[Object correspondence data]
☆ ☆ ☆ ☆

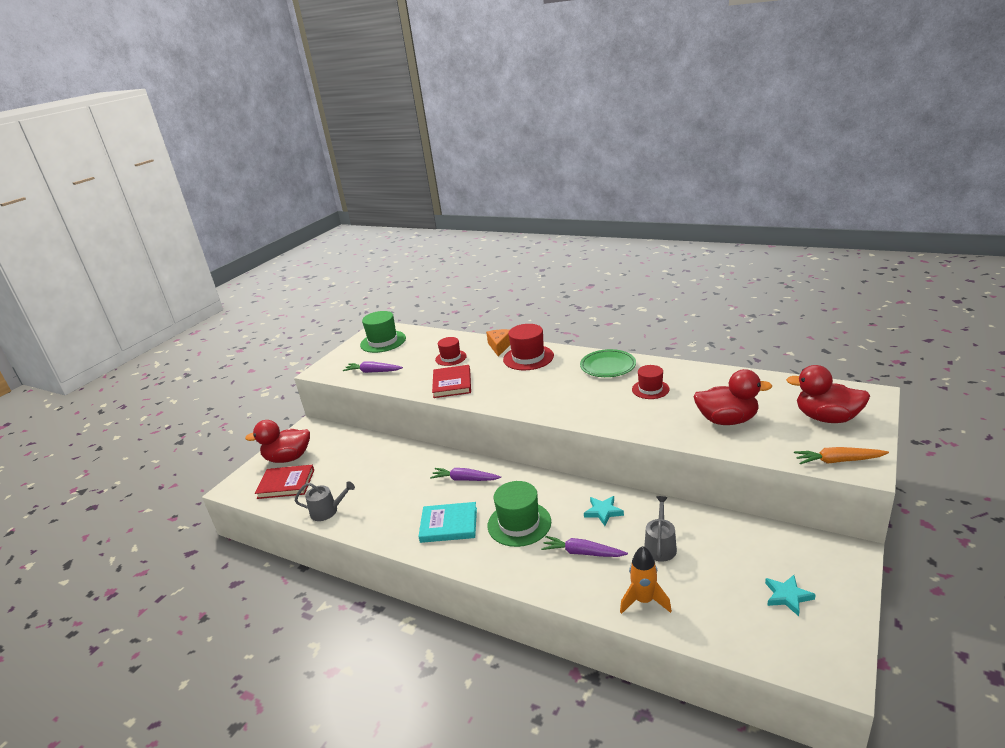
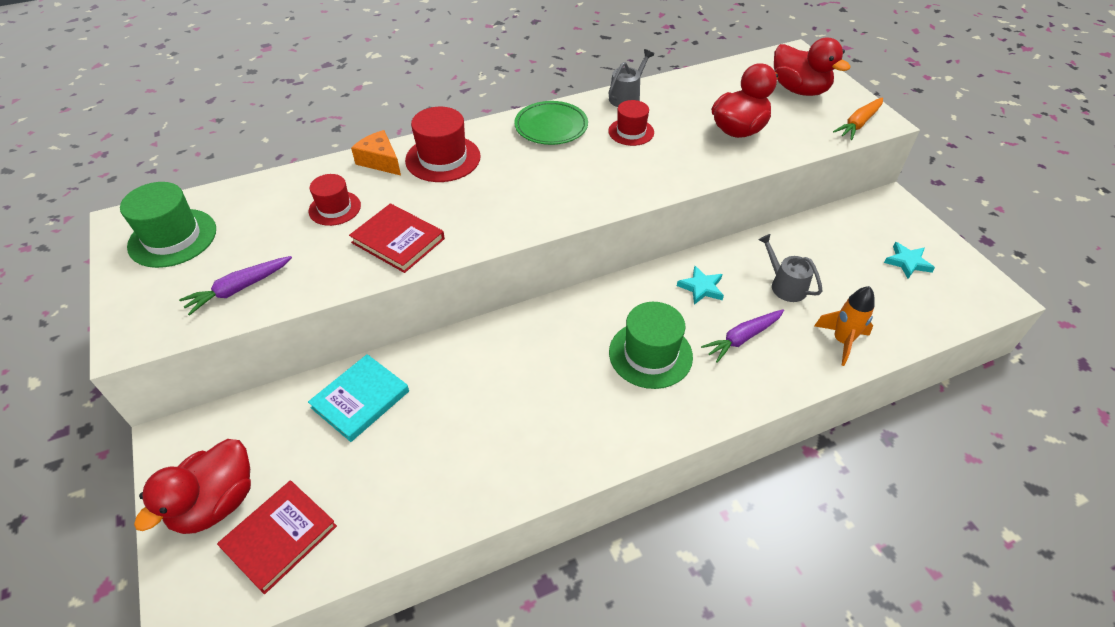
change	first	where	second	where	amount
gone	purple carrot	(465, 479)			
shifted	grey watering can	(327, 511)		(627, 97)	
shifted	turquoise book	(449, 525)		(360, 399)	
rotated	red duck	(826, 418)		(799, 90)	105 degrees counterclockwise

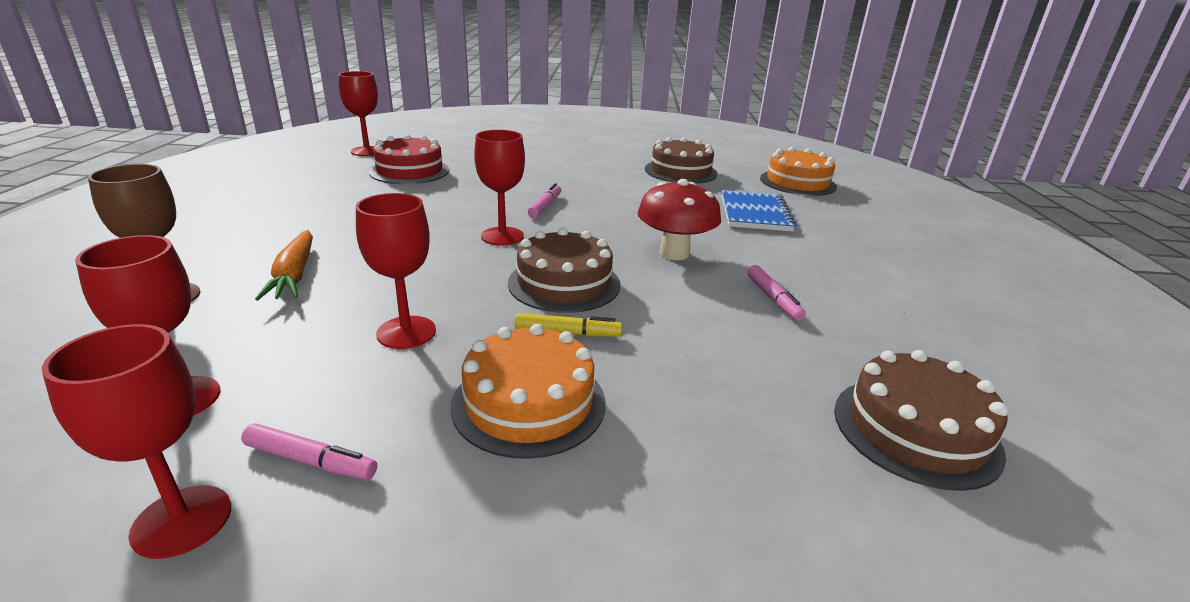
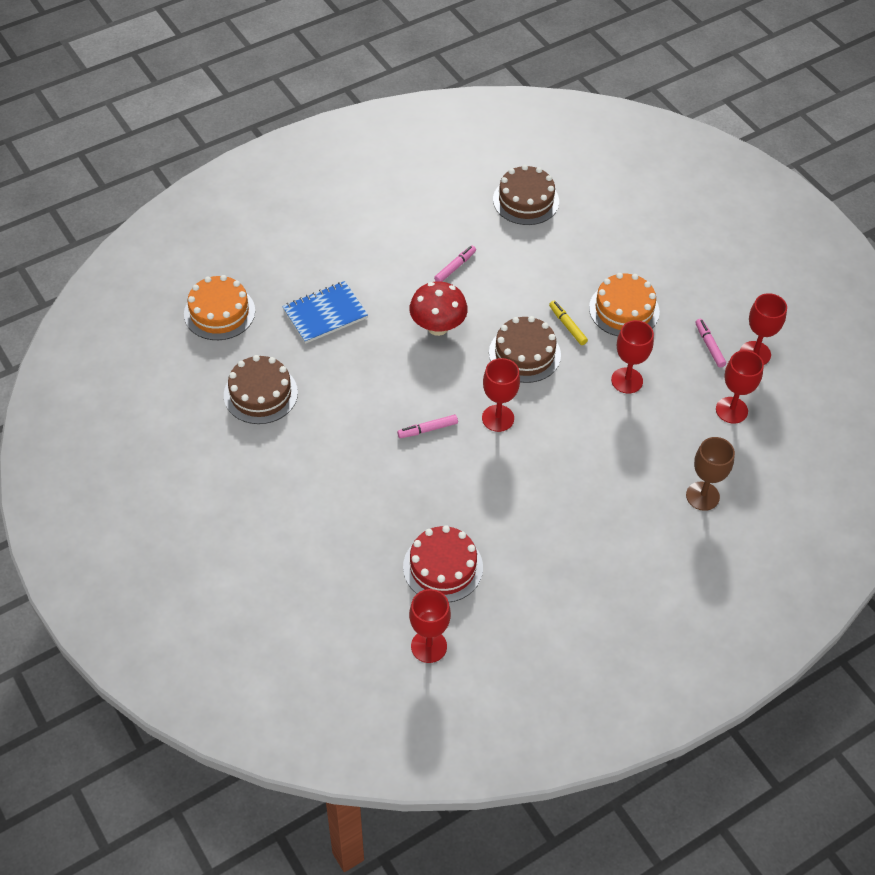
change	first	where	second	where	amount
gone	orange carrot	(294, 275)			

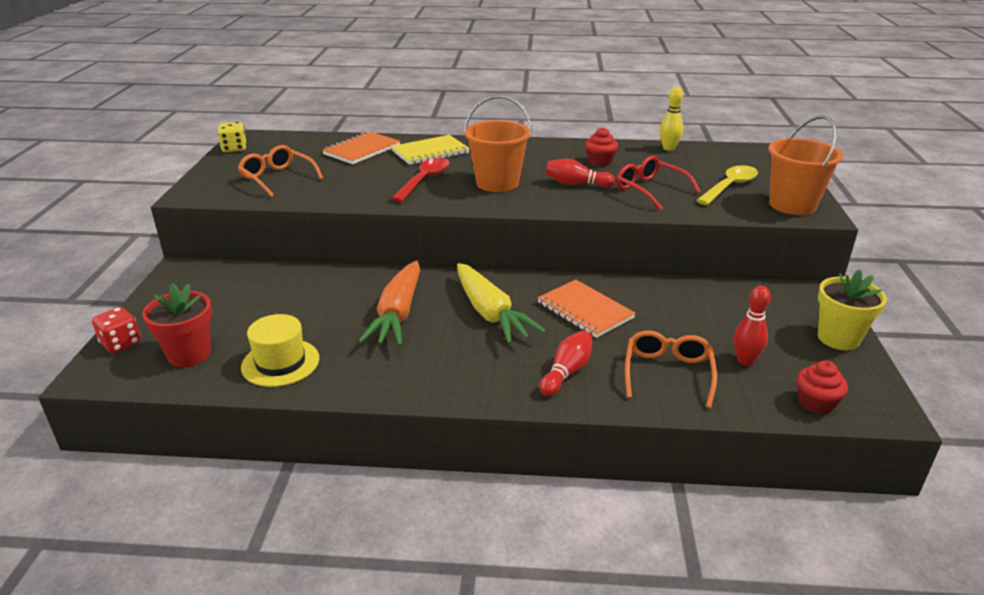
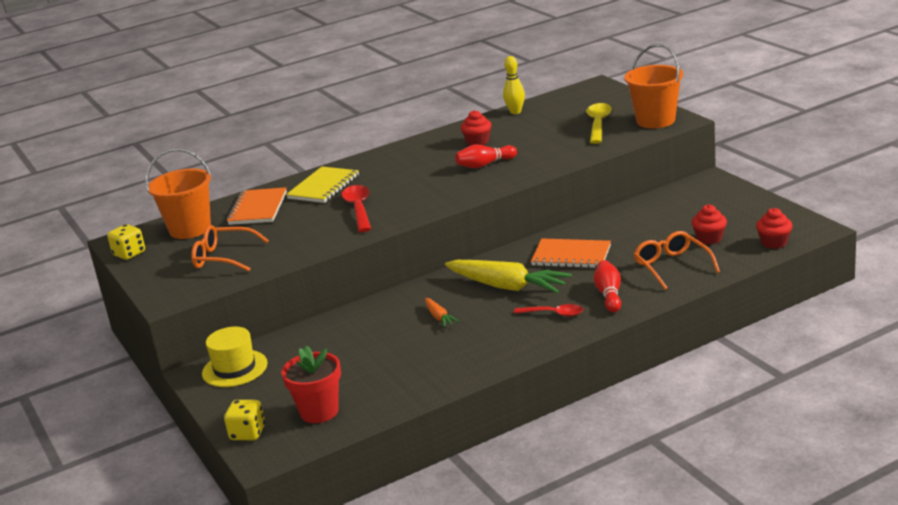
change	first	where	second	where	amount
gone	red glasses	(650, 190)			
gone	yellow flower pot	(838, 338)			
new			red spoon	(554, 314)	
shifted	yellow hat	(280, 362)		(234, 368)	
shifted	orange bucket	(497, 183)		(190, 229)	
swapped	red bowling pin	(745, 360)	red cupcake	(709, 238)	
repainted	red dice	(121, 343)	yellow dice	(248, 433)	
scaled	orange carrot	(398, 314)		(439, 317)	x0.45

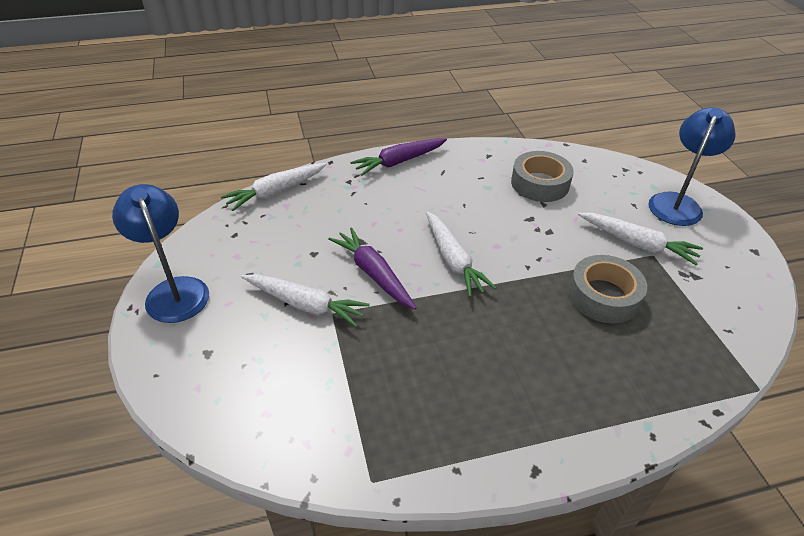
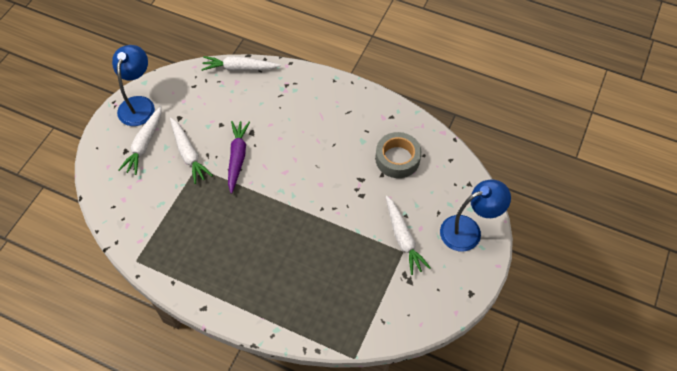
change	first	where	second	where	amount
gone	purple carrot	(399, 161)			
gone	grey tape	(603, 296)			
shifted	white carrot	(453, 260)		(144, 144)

☆ ☆ ☆ ☆

» Prompt: Each record above is to be returned unchanged, while any picture it holds stays out.

» Answer to the exercise:
change	first	where	second	where	amount
gone	purple carrot	(465, 479)			
shifted	grey watering can	(327, 511)		(627, 97)	
shifted	turquoise book	(449, 525)		(360, 399)	
rotated	red duck	(826, 418)		(799, 90)	105 degrees counterclockwise

change	first	where	second	where	amount
gone	orange carrot	(294, 275)			

change	first	where	second	where	amount
gone	red glasses	(650, 190)			
gone	yellow flower pot	(838, 338)			
new			red spoon	(554, 314)	
shifted	yellow hat	(280, 362)		(234, 368)	
shifted	orange bucket	(497, 183)		(190, 229)	
swapped	red bowling pin	(745, 360)	red cupcake	(709, 238)	
repainted	red dice	(121, 343)	yellow dice	(248, 433)	
scaled	orange carrot	(398, 314)		(439, 317)	x0.45

change	first	where	second	where	amount
gone	purple carrot	(399, 161)			
gone	grey tape	(603, 296)			
shifted	white carrot	(453, 260)		(144, 144)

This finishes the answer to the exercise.